[Opening The data section]

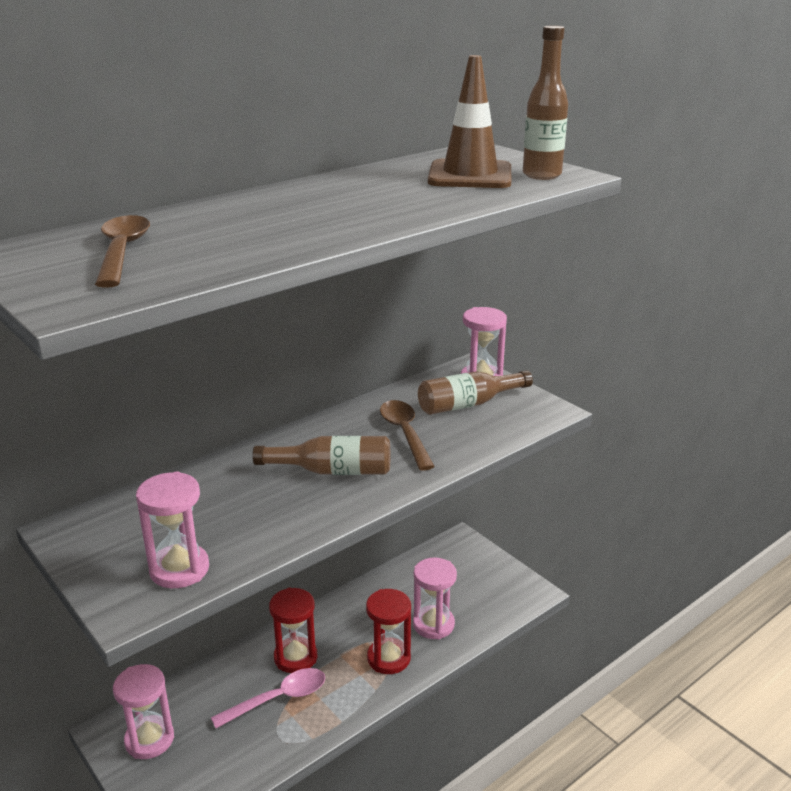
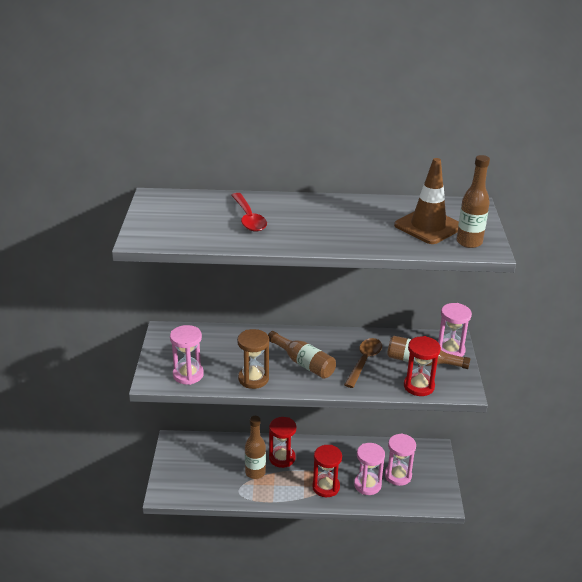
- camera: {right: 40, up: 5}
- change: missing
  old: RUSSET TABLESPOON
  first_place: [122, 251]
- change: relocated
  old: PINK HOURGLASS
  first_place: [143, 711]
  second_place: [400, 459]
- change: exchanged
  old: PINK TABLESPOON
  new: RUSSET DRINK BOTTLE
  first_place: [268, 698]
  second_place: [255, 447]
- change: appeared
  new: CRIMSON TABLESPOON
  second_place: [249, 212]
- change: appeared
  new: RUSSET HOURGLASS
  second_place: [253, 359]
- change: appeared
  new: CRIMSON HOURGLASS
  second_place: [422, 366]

[Closing The data section]

== What you should do ==
Output the entries above exactly, without their pictures.

== Finished exercise ==
- camera: {right: 40, up: 5}
- change: missing
  old: RUSSET TABLESPOON
  first_place: [122, 251]
- change: relocated
  old: PINK HOURGLASS
  first_place: [143, 711]
  second_place: [400, 459]
- change: exchanged
  old: PINK TABLESPOON
  new: RUSSET DRINK BOTTLE
  first_place: [268, 698]
  second_place: [255, 447]
- change: appeared
  new: CRIMSON TABLESPOON
  second_place: [249, 212]
- change: appeared
  new: RUSSET HOURGLASS
  second_place: [253, 359]
- change: appeared
  new: CRIMSON HOURGLASS
  second_place: [422, 366]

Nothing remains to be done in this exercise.